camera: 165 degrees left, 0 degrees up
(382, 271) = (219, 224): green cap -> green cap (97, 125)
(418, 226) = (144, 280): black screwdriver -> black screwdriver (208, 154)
******
| Problem to work on |
Would you return the whole listing exactly as written?

| Answer area |
camera: 165 degrees left, 0 degrees up
(382, 271) = (219, 224): green cap -> green cap (97, 125)
(418, 226) = (144, 280): black screwdriver -> black screwdriver (208, 154)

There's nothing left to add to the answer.